____ Material to process

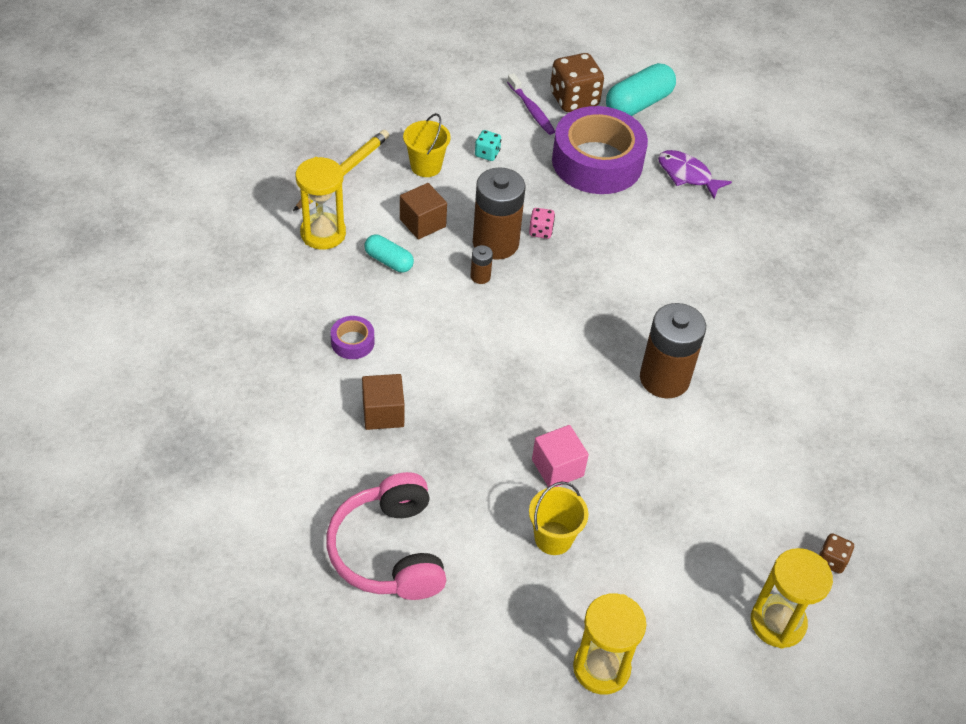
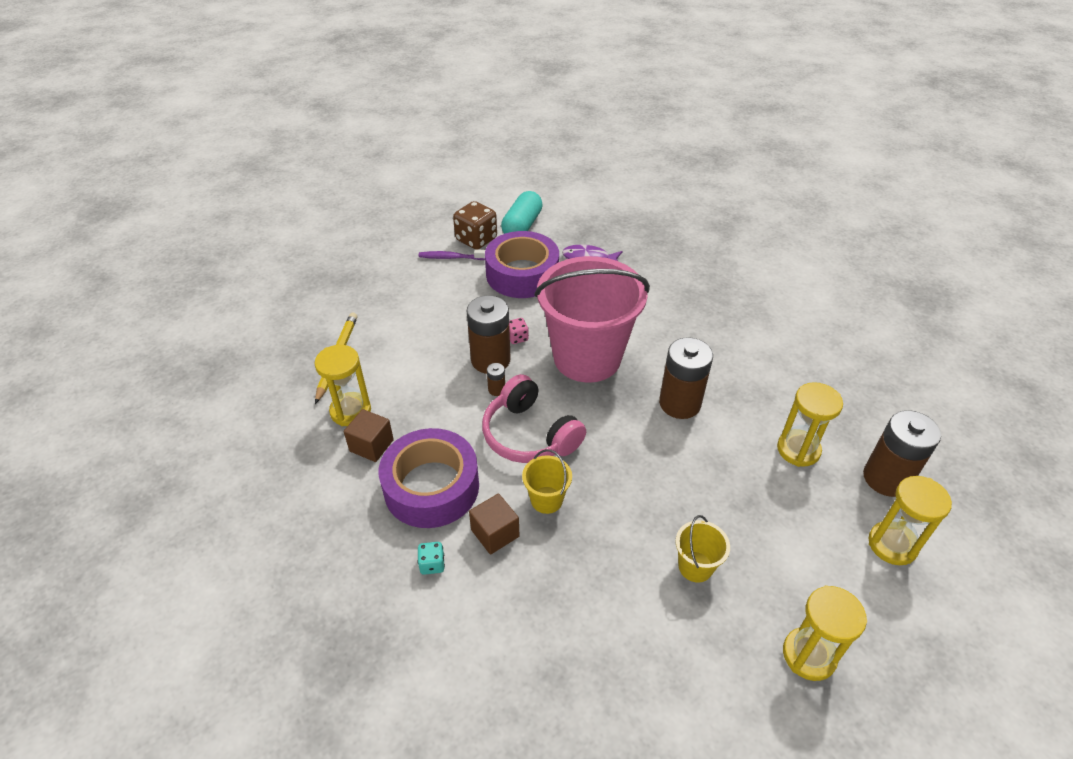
camera: 25 degrees left, 5 degrees down
(352, 342) = (431, 487): purple tape -> purple tape, size x2.41
(389, 261) = (418, 409): turquoise capsule -> none
(389, 551) = (580, 650): pink headphones -> pink headphones (529, 435)
(422, 223) = (425, 369): brown cube -> brown cube (371, 445)
(426, 166) = (400, 327): yellow bucket -> yellow bucket (546, 500)
(487, 154) = (440, 299): turquoise dice -> turquoise dice (432, 564)
(531, 110) = (451, 257): purple toothbrush -> purple toothbrush turned 150 degrees clockwise
(557, 468) = (657, 508): pink cube -> none
(600, 285) = (587, 358): none -> pink bucket
(757, 485) = (798, 450): none -> yellow hourglass
(831, 560) = (886, 478): brown dice -> brown battery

________

◆ Your objective: Return the span of lines in the data above that opens at the line with "(389, 551) = (580, 650): pink" and closes at the line with "(757, 485) = (798, 450): none", exactly, ends included, nothing else.

◆ Written solution:
(389, 551) = (580, 650): pink headphones -> pink headphones (529, 435)
(422, 223) = (425, 369): brown cube -> brown cube (371, 445)
(426, 166) = (400, 327): yellow bucket -> yellow bucket (546, 500)
(487, 154) = (440, 299): turquoise dice -> turquoise dice (432, 564)
(531, 110) = (451, 257): purple toothbrush -> purple toothbrush turned 150 degrees clockwise
(557, 468) = (657, 508): pink cube -> none
(600, 285) = (587, 358): none -> pink bucket
(757, 485) = (798, 450): none -> yellow hourglass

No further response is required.